** START RECORDED INFORMATION **

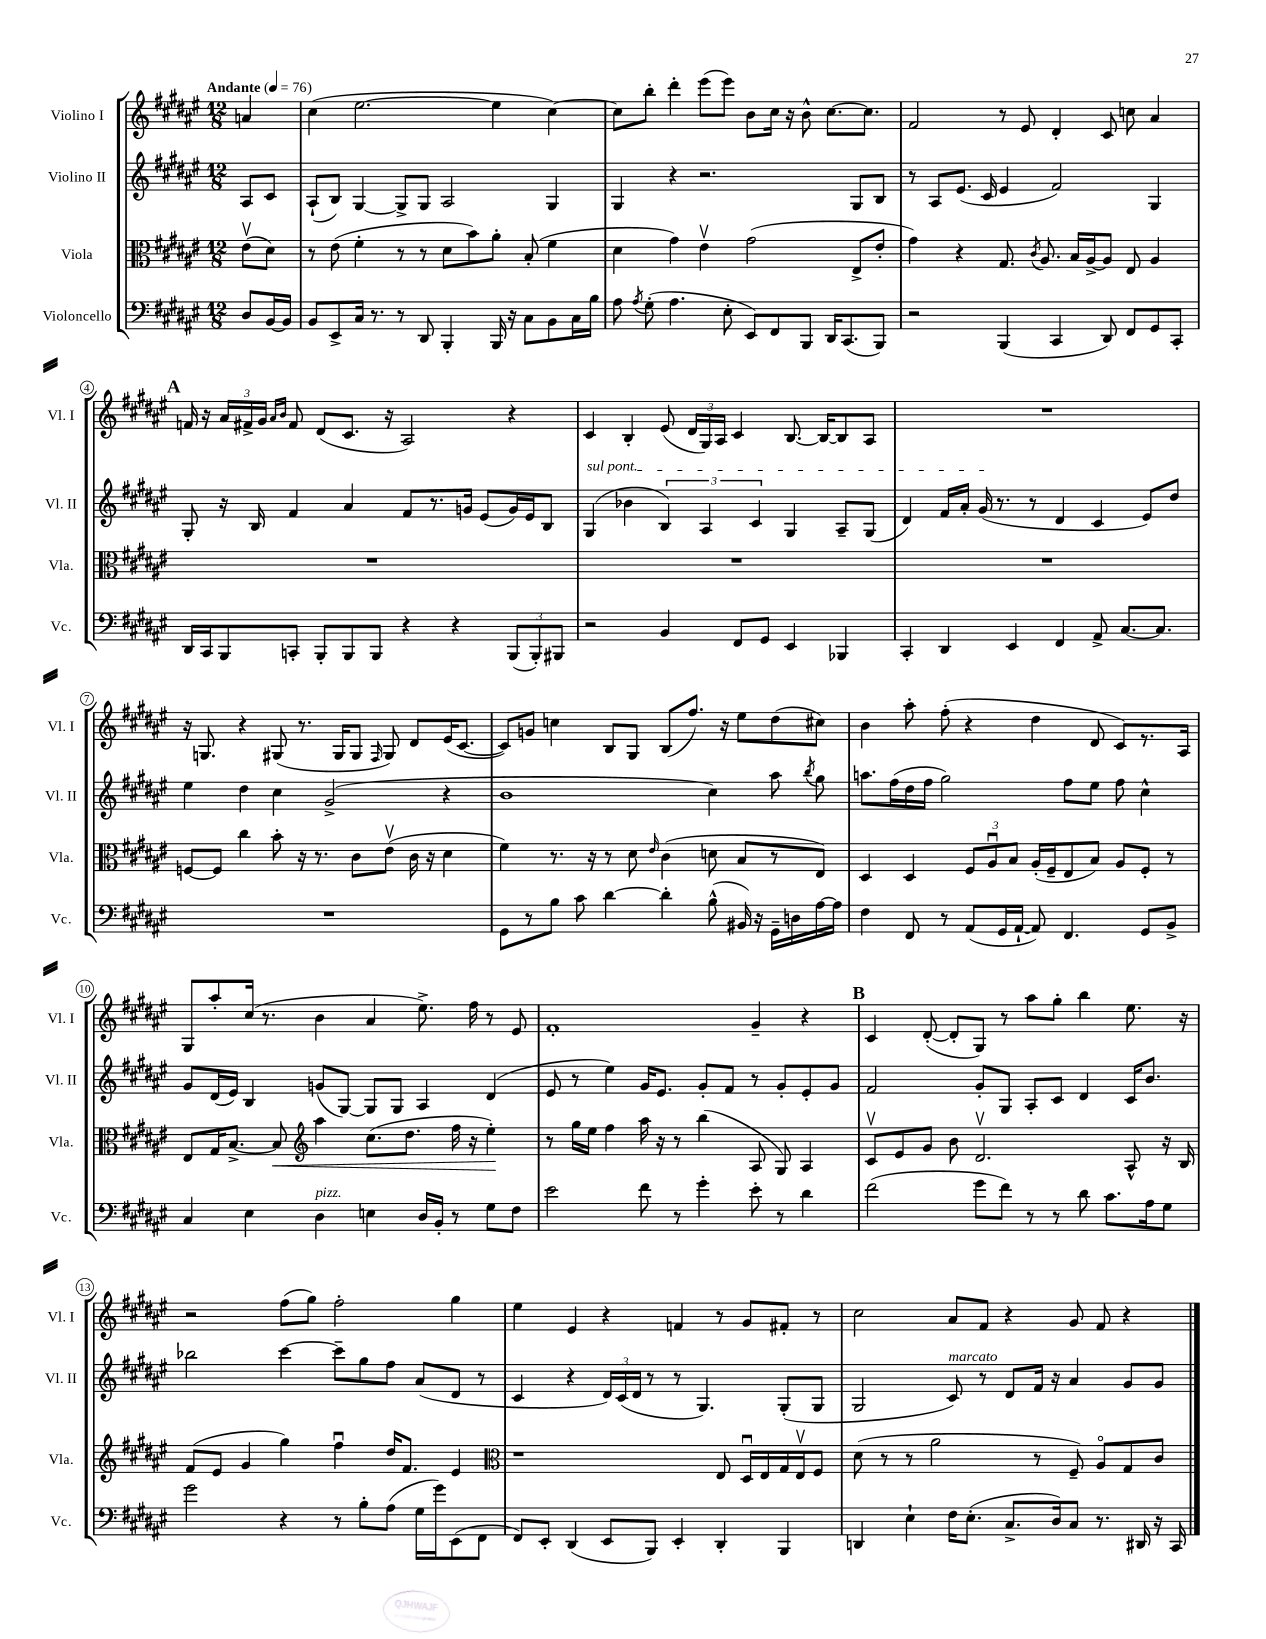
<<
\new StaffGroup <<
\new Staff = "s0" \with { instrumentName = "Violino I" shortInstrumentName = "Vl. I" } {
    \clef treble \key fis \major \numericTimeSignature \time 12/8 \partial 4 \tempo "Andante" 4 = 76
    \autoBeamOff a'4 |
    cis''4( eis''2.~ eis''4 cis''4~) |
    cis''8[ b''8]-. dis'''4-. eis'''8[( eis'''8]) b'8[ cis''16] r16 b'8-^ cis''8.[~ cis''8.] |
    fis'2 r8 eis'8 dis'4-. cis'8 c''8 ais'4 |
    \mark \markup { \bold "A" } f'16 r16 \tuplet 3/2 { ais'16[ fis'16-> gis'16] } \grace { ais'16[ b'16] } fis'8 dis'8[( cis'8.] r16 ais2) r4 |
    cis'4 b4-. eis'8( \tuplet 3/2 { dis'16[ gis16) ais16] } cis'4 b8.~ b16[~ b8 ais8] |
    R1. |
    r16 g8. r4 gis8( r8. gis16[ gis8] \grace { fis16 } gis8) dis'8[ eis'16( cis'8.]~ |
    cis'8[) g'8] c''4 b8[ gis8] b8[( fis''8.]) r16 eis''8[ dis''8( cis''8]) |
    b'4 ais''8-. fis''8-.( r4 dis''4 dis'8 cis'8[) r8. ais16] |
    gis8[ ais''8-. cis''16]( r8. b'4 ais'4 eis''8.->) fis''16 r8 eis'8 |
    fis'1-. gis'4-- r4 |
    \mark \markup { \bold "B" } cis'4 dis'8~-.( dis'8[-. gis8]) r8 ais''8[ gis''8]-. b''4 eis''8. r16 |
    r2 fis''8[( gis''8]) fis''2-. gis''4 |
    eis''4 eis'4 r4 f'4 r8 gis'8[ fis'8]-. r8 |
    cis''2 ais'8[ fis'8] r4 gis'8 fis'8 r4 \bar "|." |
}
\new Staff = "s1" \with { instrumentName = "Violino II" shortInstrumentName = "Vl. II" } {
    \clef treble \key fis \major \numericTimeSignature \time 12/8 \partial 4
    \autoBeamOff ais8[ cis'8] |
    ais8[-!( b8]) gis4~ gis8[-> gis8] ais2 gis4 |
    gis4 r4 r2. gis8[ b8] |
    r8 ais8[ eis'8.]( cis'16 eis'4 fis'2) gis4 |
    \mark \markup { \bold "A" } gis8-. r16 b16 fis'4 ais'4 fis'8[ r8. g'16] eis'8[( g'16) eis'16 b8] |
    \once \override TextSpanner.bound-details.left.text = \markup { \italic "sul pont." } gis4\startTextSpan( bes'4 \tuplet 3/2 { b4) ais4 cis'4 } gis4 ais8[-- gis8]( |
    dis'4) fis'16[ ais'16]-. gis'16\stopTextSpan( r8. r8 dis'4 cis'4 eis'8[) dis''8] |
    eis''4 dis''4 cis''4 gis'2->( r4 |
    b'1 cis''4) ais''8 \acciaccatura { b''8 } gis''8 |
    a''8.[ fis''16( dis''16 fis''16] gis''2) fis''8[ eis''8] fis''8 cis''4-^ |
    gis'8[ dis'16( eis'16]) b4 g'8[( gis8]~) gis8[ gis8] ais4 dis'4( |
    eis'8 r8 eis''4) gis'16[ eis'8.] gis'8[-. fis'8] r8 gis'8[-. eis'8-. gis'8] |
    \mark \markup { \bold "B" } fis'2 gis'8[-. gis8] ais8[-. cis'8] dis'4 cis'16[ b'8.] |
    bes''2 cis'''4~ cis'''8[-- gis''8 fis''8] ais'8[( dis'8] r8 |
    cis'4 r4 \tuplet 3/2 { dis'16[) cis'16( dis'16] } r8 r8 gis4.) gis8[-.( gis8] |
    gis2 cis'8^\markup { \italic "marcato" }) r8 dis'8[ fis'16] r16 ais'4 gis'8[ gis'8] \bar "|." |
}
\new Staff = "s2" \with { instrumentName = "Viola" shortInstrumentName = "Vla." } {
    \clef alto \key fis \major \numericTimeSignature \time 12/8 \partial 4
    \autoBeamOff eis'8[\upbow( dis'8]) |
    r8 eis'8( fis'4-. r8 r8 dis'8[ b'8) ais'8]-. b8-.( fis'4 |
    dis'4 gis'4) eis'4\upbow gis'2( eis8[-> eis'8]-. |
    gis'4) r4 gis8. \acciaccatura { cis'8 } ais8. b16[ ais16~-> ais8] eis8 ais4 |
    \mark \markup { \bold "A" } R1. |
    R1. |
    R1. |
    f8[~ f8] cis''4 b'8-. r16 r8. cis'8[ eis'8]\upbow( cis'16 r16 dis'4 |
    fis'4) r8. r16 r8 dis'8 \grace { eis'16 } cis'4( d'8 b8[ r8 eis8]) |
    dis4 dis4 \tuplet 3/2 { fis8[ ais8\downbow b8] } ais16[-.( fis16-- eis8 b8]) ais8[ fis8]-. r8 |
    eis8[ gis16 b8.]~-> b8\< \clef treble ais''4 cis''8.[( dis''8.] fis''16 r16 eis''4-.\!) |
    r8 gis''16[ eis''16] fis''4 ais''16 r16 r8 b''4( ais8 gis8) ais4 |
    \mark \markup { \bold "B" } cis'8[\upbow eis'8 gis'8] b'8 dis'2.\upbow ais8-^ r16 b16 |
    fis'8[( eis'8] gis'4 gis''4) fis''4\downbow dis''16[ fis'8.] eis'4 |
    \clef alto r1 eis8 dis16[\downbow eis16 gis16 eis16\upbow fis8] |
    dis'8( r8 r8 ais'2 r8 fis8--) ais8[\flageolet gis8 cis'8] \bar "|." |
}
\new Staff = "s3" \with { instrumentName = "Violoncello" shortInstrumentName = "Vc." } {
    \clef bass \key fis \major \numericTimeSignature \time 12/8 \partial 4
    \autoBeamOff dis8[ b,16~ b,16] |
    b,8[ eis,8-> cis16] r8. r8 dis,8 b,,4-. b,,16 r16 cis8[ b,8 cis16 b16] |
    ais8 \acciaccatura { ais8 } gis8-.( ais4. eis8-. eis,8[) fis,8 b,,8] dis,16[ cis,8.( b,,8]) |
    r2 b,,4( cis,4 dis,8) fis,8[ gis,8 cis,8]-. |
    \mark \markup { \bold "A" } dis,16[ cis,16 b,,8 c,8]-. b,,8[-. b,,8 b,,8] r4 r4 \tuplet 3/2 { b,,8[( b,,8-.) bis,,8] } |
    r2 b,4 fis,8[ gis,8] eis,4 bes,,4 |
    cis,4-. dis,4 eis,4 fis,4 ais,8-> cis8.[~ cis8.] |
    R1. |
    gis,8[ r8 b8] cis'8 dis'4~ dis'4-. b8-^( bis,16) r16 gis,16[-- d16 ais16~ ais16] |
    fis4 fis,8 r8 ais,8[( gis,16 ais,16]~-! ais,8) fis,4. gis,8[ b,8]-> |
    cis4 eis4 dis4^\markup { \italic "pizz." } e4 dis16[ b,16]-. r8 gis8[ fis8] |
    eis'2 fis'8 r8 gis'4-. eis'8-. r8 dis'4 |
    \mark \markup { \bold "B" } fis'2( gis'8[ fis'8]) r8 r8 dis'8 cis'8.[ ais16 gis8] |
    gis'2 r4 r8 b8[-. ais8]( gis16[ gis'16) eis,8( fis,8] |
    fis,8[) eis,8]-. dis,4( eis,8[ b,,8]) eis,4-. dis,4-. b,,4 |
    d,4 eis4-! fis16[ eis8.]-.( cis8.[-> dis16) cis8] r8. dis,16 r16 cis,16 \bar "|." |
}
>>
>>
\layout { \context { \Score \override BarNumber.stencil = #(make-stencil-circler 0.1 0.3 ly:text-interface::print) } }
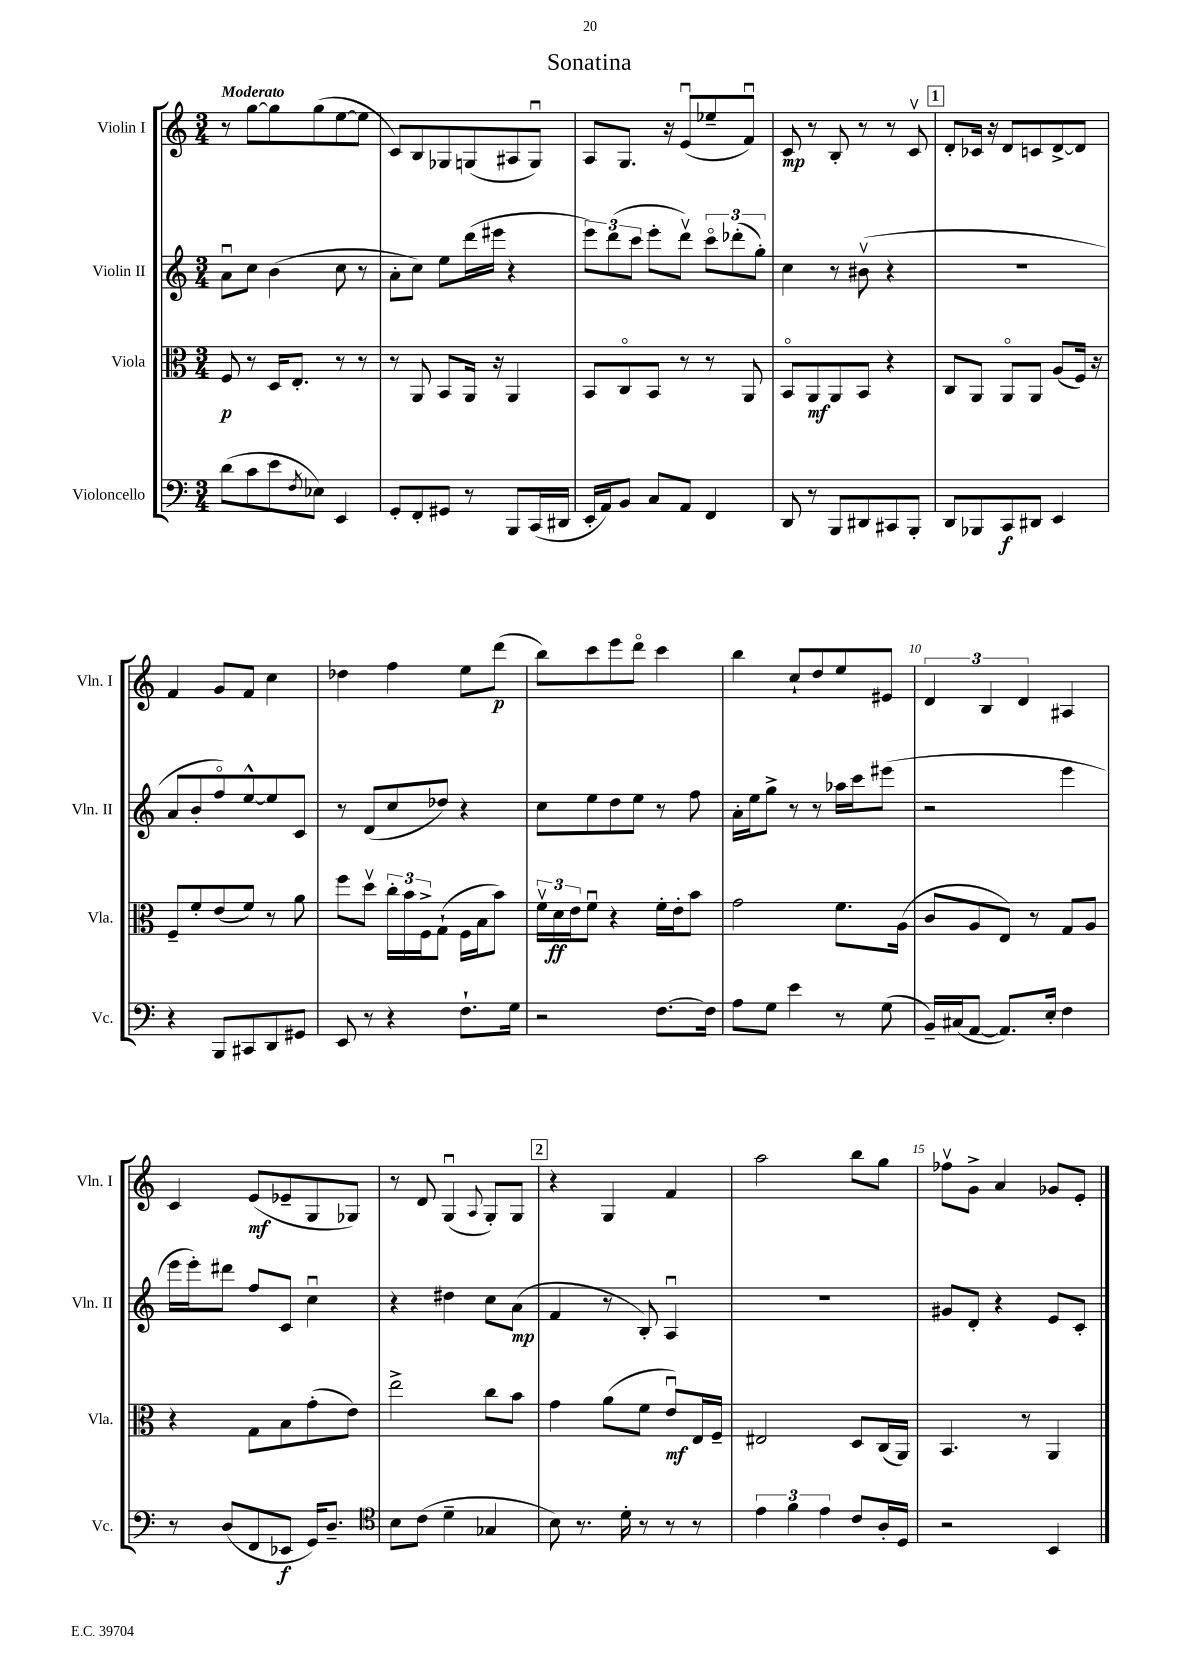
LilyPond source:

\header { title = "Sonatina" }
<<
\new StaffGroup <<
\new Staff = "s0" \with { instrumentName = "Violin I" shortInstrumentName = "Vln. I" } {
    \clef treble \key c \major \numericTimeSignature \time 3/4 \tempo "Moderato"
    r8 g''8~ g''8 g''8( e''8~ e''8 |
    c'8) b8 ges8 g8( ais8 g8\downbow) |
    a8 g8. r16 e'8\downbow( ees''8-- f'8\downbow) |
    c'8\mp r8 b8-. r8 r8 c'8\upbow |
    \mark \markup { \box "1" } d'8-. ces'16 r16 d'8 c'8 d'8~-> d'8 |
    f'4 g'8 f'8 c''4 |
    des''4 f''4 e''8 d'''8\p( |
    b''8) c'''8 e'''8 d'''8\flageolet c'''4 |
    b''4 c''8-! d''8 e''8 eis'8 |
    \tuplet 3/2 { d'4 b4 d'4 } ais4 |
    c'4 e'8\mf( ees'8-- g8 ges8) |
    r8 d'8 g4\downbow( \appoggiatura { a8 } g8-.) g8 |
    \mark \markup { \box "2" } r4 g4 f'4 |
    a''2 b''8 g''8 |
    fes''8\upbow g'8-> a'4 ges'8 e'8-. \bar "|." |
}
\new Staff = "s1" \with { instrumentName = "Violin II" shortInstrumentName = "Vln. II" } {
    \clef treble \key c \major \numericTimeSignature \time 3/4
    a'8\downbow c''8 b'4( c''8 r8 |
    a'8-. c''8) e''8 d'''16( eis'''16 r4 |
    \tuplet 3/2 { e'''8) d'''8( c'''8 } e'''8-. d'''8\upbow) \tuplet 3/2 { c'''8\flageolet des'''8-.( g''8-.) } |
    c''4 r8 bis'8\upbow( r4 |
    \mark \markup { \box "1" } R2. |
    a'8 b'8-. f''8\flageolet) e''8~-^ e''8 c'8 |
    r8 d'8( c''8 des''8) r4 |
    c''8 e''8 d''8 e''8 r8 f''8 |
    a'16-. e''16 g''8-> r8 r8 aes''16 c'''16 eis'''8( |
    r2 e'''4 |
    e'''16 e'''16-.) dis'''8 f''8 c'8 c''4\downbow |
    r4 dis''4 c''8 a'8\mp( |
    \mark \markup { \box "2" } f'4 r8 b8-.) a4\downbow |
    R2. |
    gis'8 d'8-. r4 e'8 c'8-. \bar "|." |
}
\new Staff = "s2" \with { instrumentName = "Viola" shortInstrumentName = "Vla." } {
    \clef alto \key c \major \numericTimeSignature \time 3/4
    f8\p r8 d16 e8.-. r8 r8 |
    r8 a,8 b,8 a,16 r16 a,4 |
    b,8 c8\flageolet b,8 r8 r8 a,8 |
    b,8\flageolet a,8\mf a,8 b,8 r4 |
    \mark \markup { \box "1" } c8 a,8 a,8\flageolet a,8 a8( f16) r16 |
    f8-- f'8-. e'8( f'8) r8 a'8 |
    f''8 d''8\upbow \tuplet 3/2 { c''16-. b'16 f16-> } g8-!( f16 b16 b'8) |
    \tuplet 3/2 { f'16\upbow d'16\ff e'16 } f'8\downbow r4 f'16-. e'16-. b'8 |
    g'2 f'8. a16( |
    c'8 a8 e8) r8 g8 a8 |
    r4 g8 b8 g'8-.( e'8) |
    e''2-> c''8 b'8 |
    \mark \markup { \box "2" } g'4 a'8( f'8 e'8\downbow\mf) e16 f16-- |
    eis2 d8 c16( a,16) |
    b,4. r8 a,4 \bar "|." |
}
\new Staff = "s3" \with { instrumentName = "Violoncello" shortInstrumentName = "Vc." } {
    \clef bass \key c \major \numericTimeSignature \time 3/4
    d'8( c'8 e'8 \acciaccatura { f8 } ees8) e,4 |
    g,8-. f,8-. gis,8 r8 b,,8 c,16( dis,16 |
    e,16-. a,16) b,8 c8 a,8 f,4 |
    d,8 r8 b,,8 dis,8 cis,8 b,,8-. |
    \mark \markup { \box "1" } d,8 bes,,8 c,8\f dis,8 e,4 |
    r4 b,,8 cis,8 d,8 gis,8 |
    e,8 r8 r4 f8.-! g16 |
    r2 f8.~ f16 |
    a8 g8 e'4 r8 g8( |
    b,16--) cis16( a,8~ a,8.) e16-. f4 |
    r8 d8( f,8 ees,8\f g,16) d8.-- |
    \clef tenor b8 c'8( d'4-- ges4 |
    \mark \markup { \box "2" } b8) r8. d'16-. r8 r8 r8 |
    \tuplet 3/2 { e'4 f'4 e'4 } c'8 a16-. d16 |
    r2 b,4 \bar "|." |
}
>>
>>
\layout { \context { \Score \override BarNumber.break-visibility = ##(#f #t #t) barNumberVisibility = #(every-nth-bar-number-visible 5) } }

** END RECORDED INFORMATION **

= YOUR OBJECTIVE =
Copy the records above word for word, from their beginning through the line that contains "r16 ais2) r4 |", and leave out the pictures.

= COMPLETED TASK =
<<
\new StaffGroup <<
\new Staff = "s0" \with { instrumentName = "Violino I" shortInstrumentName = "Vl. I" } {
    \clef treble \key fis \major \numericTimeSignature \time 12/8 \partial 4 \tempo "Andante" 4 = 76
    \autoBeamOff a'4 |
    cis''4( eis''2.~ eis''4 cis''4~) |
    cis''8[ b''8]-. dis'''4-. eis'''8[( eis'''8]) b'8[ cis''16] r16 b'8-^ cis''8.[~ cis''8.] |
    fis'2 r8 eis'8 dis'4-. cis'8 c''8 ais'4 |
    \mark \markup { \bold "A" } f'16 r16 \tuplet 3/2 { ais'16[ fis'16-> gis'16] } \grace { ais'16[ b'16] } fis'8 dis'8[( cis'8.] r16 ais2) r4 |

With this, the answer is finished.